%%

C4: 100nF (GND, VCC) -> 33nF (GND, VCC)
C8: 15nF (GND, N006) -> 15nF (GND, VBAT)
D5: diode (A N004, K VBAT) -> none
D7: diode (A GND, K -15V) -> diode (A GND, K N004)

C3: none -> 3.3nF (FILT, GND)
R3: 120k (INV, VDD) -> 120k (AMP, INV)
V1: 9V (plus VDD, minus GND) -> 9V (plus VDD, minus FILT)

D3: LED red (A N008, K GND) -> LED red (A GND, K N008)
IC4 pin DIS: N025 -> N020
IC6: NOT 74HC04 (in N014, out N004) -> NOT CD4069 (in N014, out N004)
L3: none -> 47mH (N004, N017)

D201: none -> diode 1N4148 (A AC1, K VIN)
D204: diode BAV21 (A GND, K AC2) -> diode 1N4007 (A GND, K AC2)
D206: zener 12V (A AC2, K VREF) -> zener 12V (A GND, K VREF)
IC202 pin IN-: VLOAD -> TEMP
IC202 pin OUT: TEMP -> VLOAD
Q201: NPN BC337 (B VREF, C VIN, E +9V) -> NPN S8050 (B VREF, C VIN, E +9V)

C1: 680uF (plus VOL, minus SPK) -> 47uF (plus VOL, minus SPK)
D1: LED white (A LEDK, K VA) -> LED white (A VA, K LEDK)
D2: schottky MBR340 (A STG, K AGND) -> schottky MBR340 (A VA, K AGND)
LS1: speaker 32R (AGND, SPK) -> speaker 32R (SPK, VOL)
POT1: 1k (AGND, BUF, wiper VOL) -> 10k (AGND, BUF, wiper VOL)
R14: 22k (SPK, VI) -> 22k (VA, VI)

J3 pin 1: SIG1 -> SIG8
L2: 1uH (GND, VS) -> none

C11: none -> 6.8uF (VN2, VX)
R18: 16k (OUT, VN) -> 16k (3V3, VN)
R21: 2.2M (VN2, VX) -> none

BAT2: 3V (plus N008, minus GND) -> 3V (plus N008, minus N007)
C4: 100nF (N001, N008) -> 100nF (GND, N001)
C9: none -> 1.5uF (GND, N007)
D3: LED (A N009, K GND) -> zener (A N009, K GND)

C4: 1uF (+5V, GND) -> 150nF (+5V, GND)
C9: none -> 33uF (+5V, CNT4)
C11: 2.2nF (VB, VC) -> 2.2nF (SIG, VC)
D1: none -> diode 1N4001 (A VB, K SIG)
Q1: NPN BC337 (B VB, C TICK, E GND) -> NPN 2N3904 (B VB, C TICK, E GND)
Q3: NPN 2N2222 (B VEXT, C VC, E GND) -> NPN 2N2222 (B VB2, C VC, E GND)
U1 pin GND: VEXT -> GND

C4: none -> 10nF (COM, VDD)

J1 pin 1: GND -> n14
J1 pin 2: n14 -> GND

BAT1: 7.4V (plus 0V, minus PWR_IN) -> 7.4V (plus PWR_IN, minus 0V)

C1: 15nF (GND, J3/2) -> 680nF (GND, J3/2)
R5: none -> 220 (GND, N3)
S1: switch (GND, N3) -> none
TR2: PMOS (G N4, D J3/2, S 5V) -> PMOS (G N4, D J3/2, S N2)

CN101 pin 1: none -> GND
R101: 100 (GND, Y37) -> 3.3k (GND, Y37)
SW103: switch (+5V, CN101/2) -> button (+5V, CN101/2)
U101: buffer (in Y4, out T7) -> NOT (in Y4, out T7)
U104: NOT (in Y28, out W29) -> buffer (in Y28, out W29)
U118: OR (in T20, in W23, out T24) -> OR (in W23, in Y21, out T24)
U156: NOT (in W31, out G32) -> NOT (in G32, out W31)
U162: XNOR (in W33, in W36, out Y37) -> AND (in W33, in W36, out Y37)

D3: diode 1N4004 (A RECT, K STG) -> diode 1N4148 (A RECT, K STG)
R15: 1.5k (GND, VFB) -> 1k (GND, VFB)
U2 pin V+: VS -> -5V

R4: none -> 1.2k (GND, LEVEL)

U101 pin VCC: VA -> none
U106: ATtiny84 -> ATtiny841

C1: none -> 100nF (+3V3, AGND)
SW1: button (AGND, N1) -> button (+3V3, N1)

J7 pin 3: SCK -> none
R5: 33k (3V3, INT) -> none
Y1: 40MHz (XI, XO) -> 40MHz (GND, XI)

%%

Directions :: All the lines above should be written out once more, exactly.

Result of this task ::
C4: 100nF (GND, VCC) -> 33nF (GND, VCC)
C8: 15nF (GND, N006) -> 15nF (GND, VBAT)
D5: diode (A N004, K VBAT) -> none
D7: diode (A GND, K -15V) -> diode (A GND, K N004)

C3: none -> 3.3nF (FILT, GND)
R3: 120k (INV, VDD) -> 120k (AMP, INV)
V1: 9V (plus VDD, minus GND) -> 9V (plus VDD, minus FILT)

D3: LED red (A N008, K GND) -> LED red (A GND, K N008)
IC4 pin DIS: N025 -> N020
IC6: NOT 74HC04 (in N014, out N004) -> NOT CD4069 (in N014, out N004)
L3: none -> 47mH (N004, N017)

D201: none -> diode 1N4148 (A AC1, K VIN)
D204: diode BAV21 (A GND, K AC2) -> diode 1N4007 (A GND, K AC2)
D206: zener 12V (A AC2, K VREF) -> zener 12V (A GND, K VREF)
IC202 pin IN-: VLOAD -> TEMP
IC202 pin OUT: TEMP -> VLOAD
Q201: NPN BC337 (B VREF, C VIN, E +9V) -> NPN S8050 (B VREF, C VIN, E +9V)

C1: 680uF (plus VOL, minus SPK) -> 47uF (plus VOL, minus SPK)
D1: LED white (A LEDK, K VA) -> LED white (A VA, K LEDK)
D2: schottky MBR340 (A STG, K AGND) -> schottky MBR340 (A VA, K AGND)
LS1: speaker 32R (AGND, SPK) -> speaker 32R (SPK, VOL)
POT1: 1k (AGND, BUF, wiper VOL) -> 10k (AGND, BUF, wiper VOL)
R14: 22k (SPK, VI) -> 22k (VA, VI)

J3 pin 1: SIG1 -> SIG8
L2: 1uH (GND, VS) -> none

C11: none -> 6.8uF (VN2, VX)
R18: 16k (OUT, VN) -> 16k (3V3, VN)
R21: 2.2M (VN2, VX) -> none

BAT2: 3V (plus N008, minus GND) -> 3V (plus N008, minus N007)
C4: 100nF (N001, N008) -> 100nF (GND, N001)
C9: none -> 1.5uF (GND, N007)
D3: LED (A N009, K GND) -> zener (A N009, K GND)

C4: 1uF (+5V, GND) -> 150nF (+5V, GND)
C9: none -> 33uF (+5V, CNT4)
C11: 2.2nF (VB, VC) -> 2.2nF (SIG, VC)
D1: none -> diode 1N4001 (A VB, K SIG)
Q1: NPN BC337 (B VB, C TICK, E GND) -> NPN 2N3904 (B VB, C TICK, E GND)
Q3: NPN 2N2222 (B VEXT, C VC, E GND) -> NPN 2N2222 (B VB2, C VC, E GND)
U1 pin GND: VEXT -> GND

C4: none -> 10nF (COM, VDD)

J1 pin 1: GND -> n14
J1 pin 2: n14 -> GND

BAT1: 7.4V (plus 0V, minus PWR_IN) -> 7.4V (plus PWR_IN, minus 0V)

C1: 15nF (GND, J3/2) -> 680nF (GND, J3/2)
R5: none -> 220 (GND, N3)
S1: switch (GND, N3) -> none
TR2: PMOS (G N4, D J3/2, S 5V) -> PMOS (G N4, D J3/2, S N2)

CN101 pin 1: none -> GND
R101: 100 (GND, Y37) -> 3.3k (GND, Y37)
SW103: switch (+5V, CN101/2) -> button (+5V, CN101/2)
U101: buffer (in Y4, out T7) -> NOT (in Y4, out T7)
U104: NOT (in Y28, out W29) -> buffer (in Y28, out W29)
U118: OR (in T20, in W23, out T24) -> OR (in W23, in Y21, out T24)
U156: NOT (in W31, out G32) -> NOT (in G32, out W31)
U162: XNOR (in W33, in W36, out Y37) -> AND (in W33, in W36, out Y37)

D3: diode 1N4004 (A RECT, K STG) -> diode 1N4148 (A RECT, K STG)
R15: 1.5k (GND, VFB) -> 1k (GND, VFB)
U2 pin V+: VS -> -5V

R4: none -> 1.2k (GND, LEVEL)

U101 pin VCC: VA -> none
U106: ATtiny84 -> ATtiny841

C1: none -> 100nF (+3V3, AGND)
SW1: button (AGND, N1) -> button (+3V3, N1)

J7 pin 3: SCK -> none
R5: 33k (3V3, INT) -> none
Y1: 40MHz (XI, XO) -> 40MHz (GND, XI)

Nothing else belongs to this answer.